EXERCISE OBJECTIVE:
Count the lines in the data below where the string "yellow" occurs, please, and give the number alone.

LISTED RECORDS:
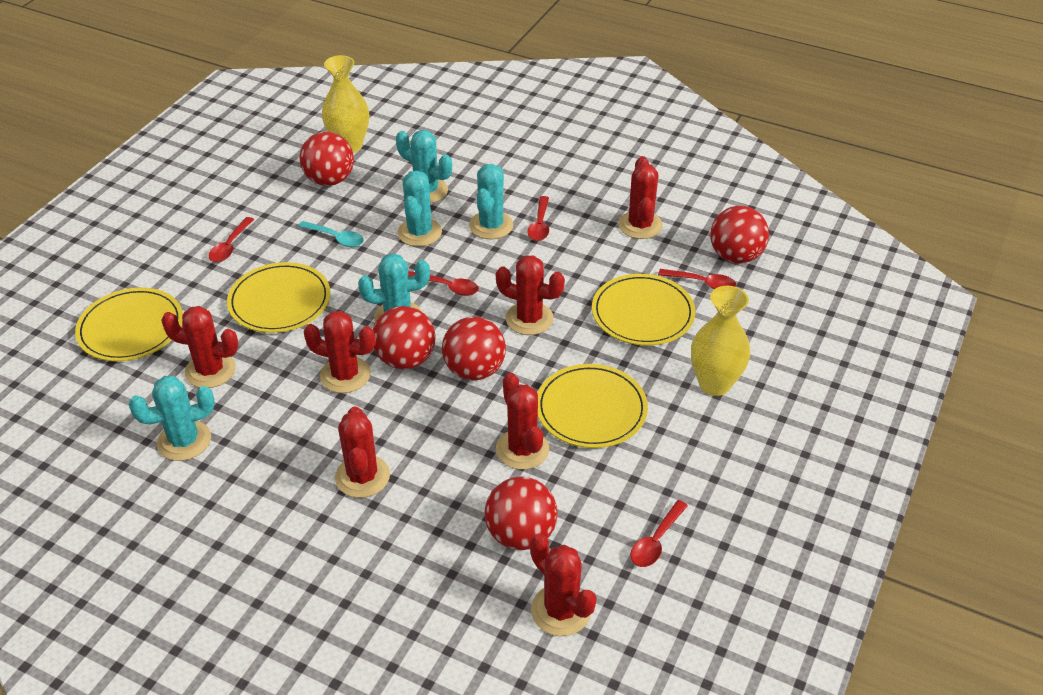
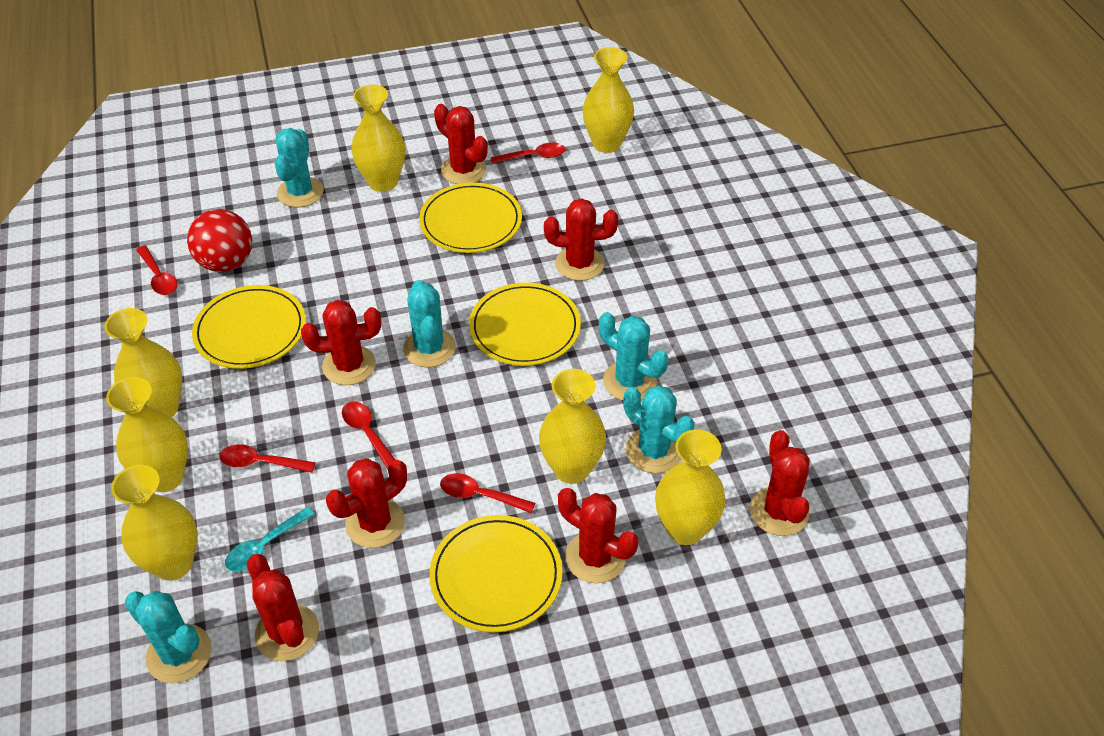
red ball: 5 -> 1
yellow vase: 2 -> 7

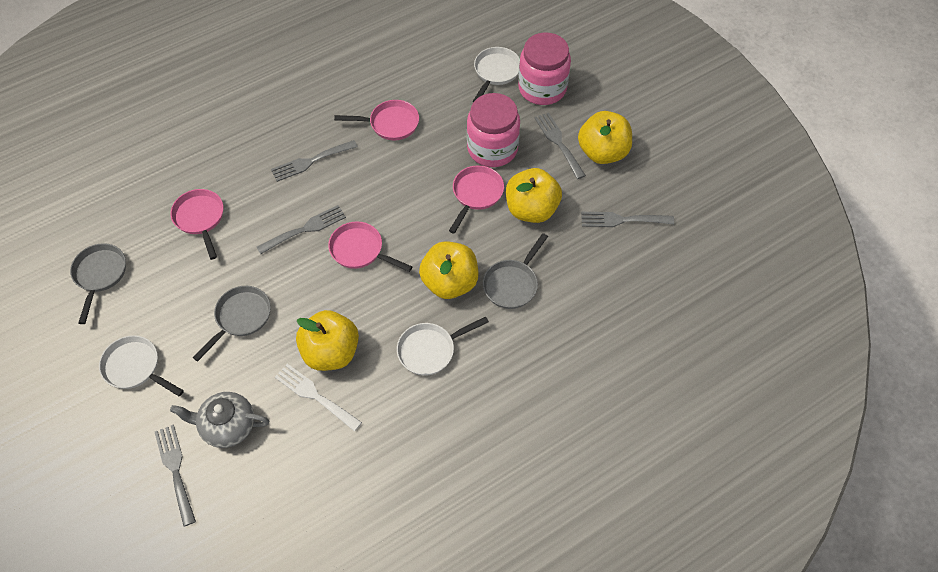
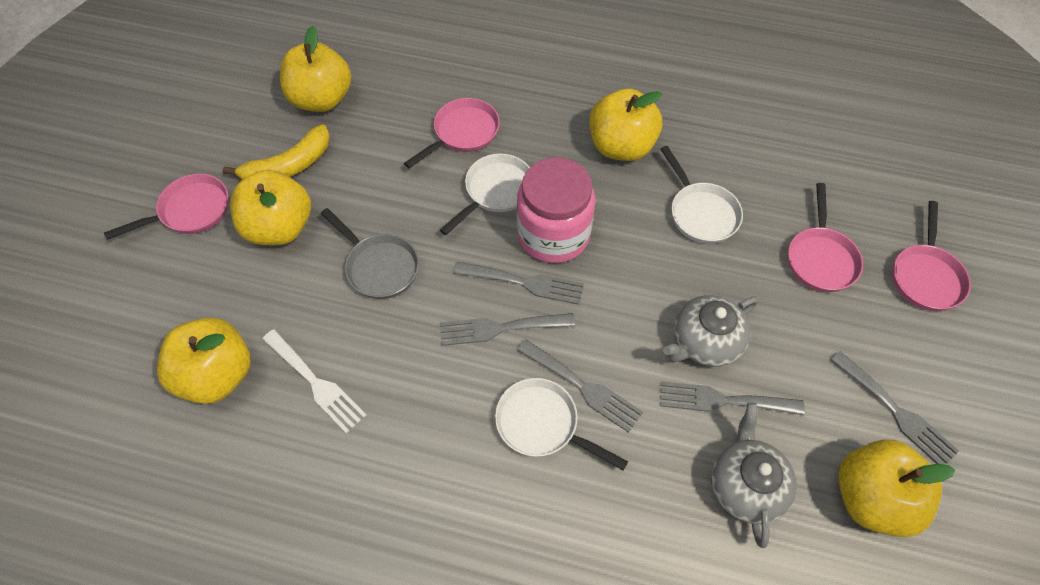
grey pan: 3 -> 1
grey teapot: 1 -> 2
pink jar: 2 -> 1
yellow apple: 4 -> 5
yellow banana: 0 -> 1

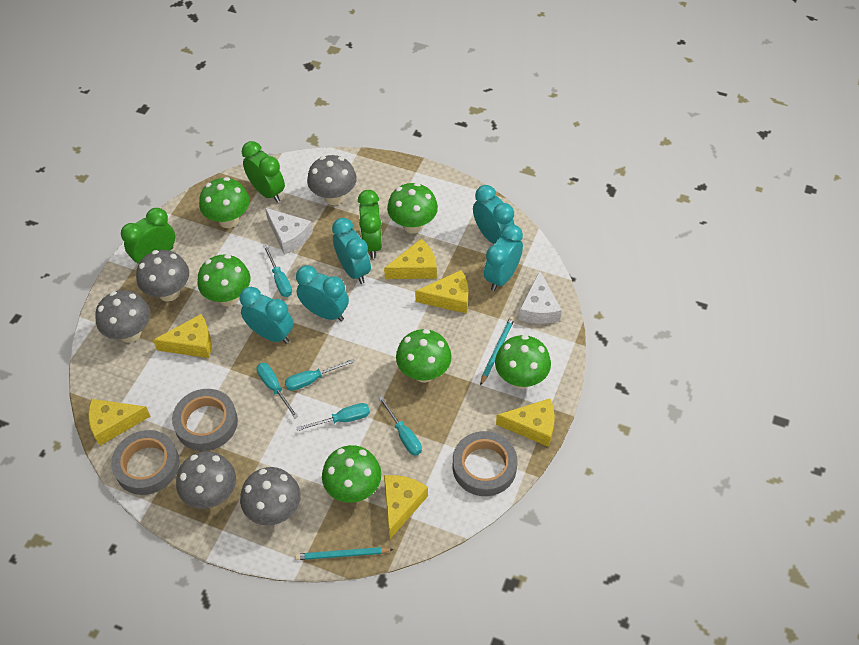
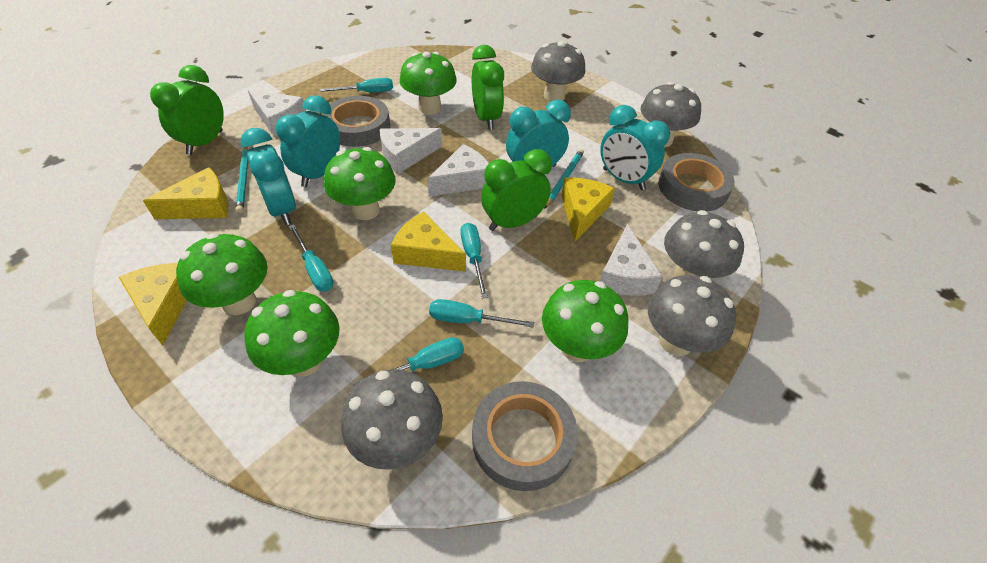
green mushroom: 6 -> 5
turquoise clock: 5 -> 4
white cheese: 2 -> 4
yellow cheese: 6 -> 4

RESULT OF THIS TASK:
4